[About this exercise] Could you reproduce the part that opens with the row containing "Question: Which object appears" and closes with the last of the rows, changing "leafy" to "bushy" throughout and keeping everything else the same?

======

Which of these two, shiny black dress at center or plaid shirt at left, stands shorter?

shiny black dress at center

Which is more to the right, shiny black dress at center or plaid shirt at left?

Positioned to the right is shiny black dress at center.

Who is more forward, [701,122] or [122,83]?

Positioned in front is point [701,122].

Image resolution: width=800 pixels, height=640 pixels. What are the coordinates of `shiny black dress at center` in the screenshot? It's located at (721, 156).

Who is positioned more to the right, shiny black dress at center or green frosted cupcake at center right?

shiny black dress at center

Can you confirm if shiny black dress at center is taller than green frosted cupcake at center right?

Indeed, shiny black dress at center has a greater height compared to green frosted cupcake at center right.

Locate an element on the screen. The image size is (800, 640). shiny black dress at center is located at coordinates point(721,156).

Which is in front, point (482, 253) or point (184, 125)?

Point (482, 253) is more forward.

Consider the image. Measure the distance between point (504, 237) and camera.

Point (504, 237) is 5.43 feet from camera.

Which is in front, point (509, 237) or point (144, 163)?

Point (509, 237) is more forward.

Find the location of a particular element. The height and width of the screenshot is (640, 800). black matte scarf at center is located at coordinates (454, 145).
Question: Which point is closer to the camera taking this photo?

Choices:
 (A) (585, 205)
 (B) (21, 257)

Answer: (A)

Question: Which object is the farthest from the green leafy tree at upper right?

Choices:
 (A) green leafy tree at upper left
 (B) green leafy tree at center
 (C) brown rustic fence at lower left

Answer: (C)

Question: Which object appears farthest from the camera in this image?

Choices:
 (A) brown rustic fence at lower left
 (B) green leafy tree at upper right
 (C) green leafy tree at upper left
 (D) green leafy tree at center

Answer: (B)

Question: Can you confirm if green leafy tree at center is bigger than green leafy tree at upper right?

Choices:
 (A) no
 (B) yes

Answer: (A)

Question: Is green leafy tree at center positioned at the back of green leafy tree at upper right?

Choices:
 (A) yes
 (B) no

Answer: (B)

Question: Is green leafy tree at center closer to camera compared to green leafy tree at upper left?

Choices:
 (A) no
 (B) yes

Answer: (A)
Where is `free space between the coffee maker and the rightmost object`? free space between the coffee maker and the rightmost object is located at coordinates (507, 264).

======

[Written response]
Question: Which object appears farthest from the camera in this image?

Choices:
 (A) brown rustic fence at lower left
 (B) green bushy tree at upper right
 (C) green bushy tree at upper left
 (D) green bushy tree at center

Answer: (B)

Question: Can you confirm if green bushy tree at center is bigger than green bushy tree at upper right?

Choices:
 (A) no
 (B) yes

Answer: (A)

Question: Is green bushy tree at center positioned at the back of green bushy tree at upper right?

Choices:
 (A) yes
 (B) no

Answer: (B)

Question: Is green bushy tree at center closer to camera compared to green bushy tree at upper left?

Choices:
 (A) no
 (B) yes

Answer: (A)
Where is `free space between the coffee maker and the rightmost object`? free space between the coffee maker and the rightmost object is located at coordinates (507, 264).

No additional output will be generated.